» Task statement: Copy each line below in which the string "scrolled" occurs.

» Records for the task:
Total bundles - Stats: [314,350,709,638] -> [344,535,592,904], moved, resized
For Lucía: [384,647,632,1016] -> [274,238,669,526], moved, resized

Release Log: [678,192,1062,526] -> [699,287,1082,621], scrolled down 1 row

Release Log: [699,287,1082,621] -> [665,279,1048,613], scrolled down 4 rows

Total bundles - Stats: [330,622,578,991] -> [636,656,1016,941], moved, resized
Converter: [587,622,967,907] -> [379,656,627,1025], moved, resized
* * *
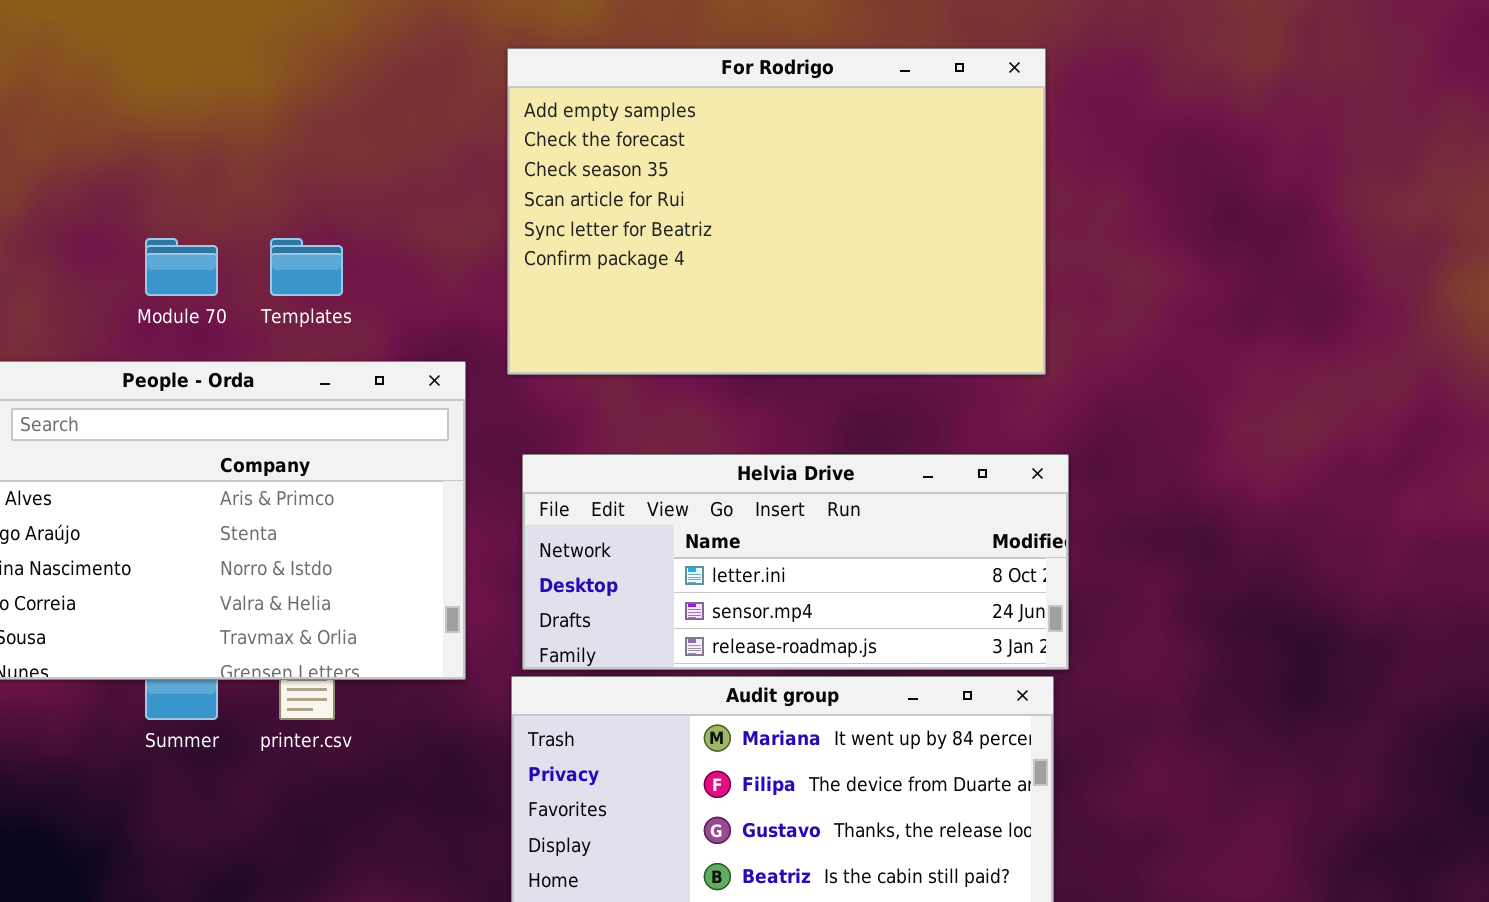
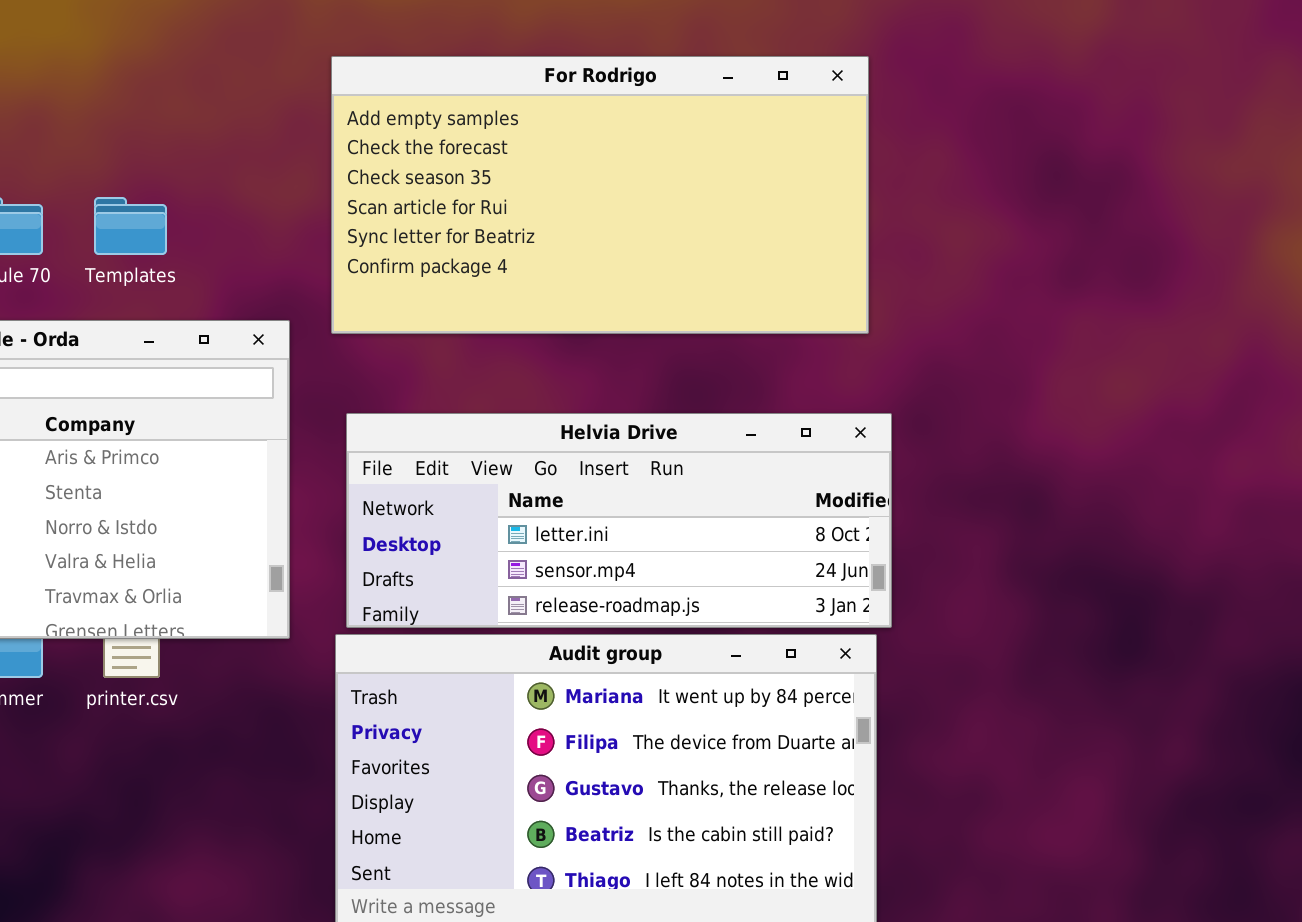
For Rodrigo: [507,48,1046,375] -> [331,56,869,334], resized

» Finished task:
Release Log: [678,192,1062,526] -> [699,287,1082,621], scrolled down 1 row
Release Log: [699,287,1082,621] -> [665,279,1048,613], scrolled down 4 rows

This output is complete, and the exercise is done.